Material for the task –

┌──

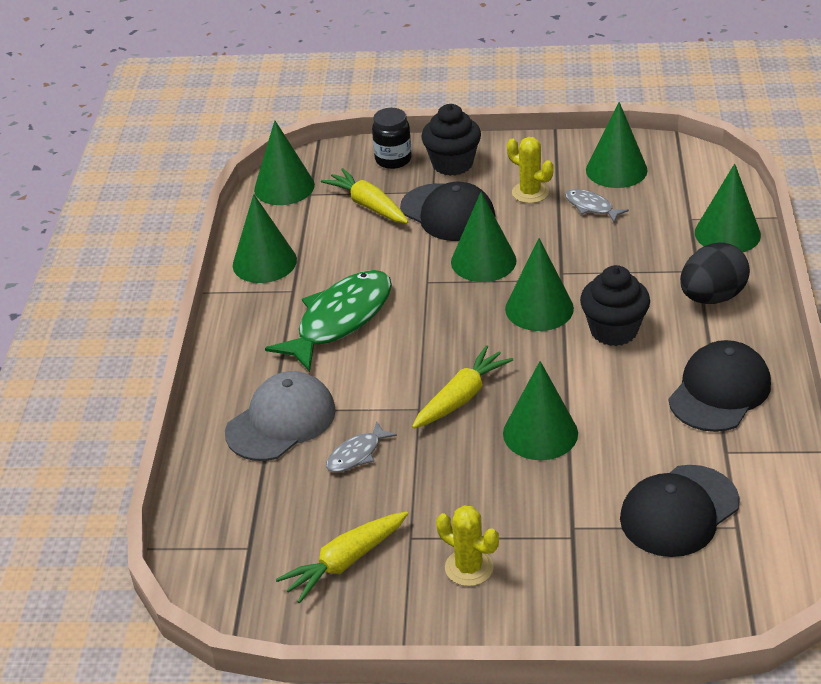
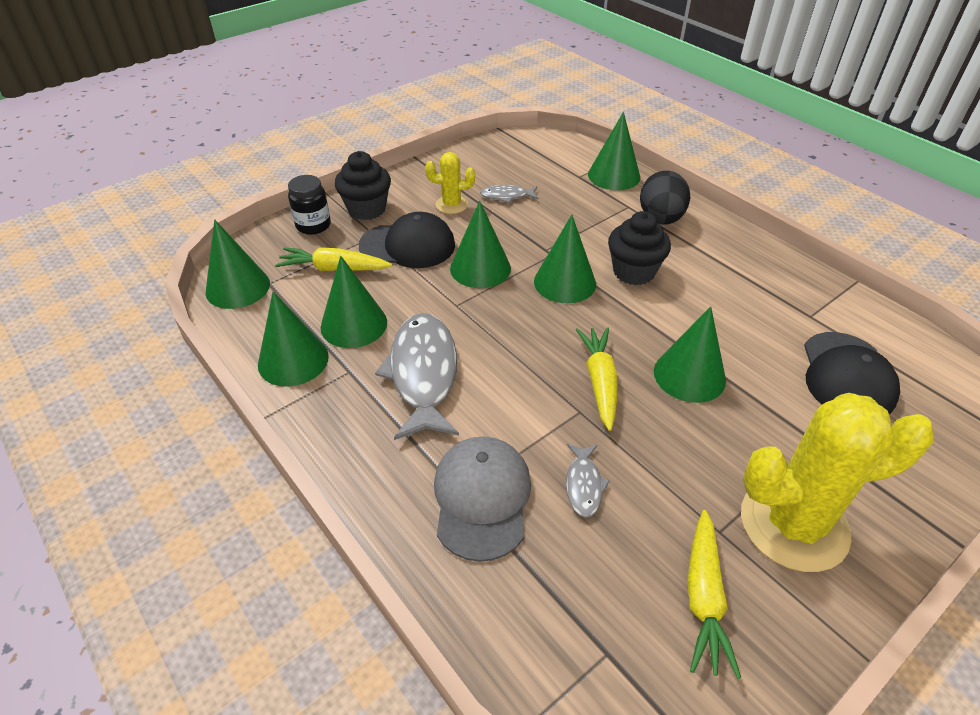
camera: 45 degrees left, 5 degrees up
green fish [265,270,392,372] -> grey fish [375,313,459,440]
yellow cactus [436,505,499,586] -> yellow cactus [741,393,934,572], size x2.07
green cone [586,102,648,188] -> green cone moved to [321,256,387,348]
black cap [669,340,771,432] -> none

└──
┌──

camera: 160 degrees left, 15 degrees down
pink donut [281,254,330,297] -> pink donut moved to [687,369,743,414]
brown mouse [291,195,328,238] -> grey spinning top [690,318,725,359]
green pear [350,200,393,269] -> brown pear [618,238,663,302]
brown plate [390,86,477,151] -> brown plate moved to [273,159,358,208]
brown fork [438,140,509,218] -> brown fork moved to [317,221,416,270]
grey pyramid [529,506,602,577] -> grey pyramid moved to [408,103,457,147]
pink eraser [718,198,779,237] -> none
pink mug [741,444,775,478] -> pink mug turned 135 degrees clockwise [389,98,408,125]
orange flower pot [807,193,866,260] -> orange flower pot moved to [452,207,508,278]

└──
┌──

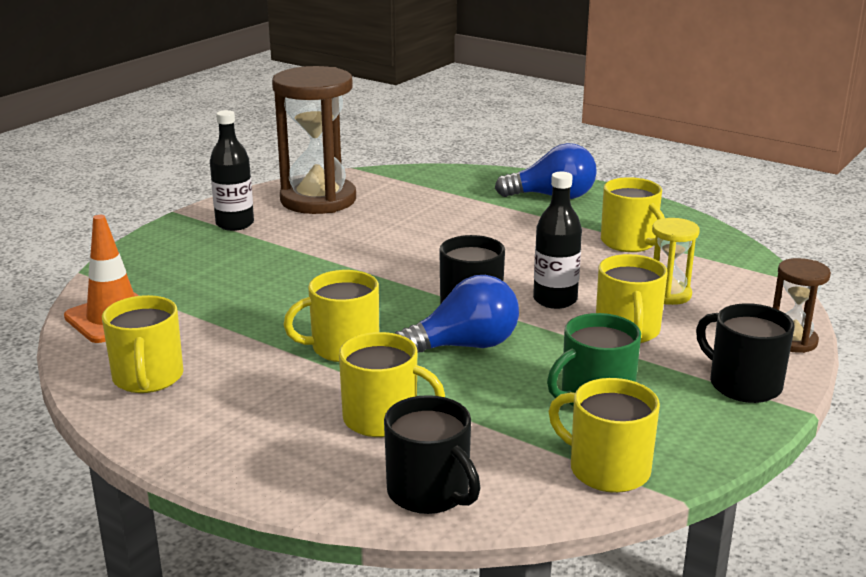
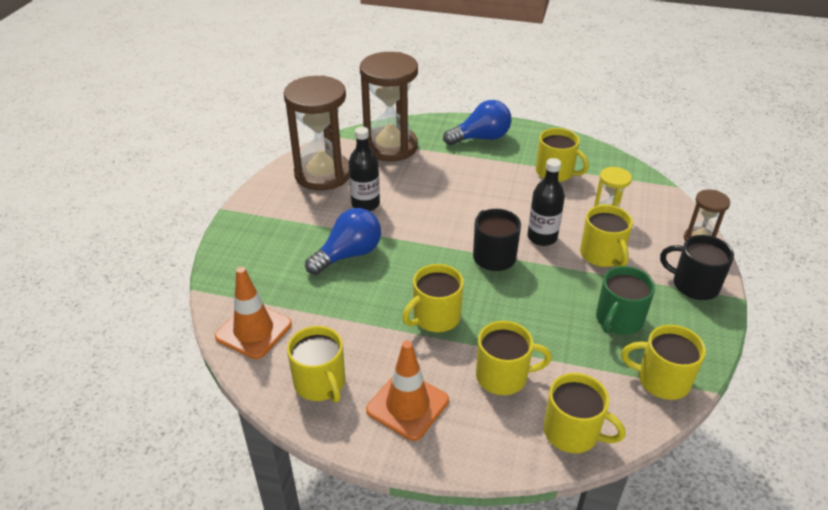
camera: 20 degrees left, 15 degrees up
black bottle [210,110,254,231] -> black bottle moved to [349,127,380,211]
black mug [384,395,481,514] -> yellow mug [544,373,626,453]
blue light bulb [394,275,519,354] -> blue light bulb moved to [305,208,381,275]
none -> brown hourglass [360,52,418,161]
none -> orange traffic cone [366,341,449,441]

└──

Task goal – List all lines above in which the string "orange" appears.

Solution to this problem –
orange flower pot [807,193,866,260] -> orange flower pot moved to [452,207,508,278]
none -> orange traffic cone [366,341,449,441]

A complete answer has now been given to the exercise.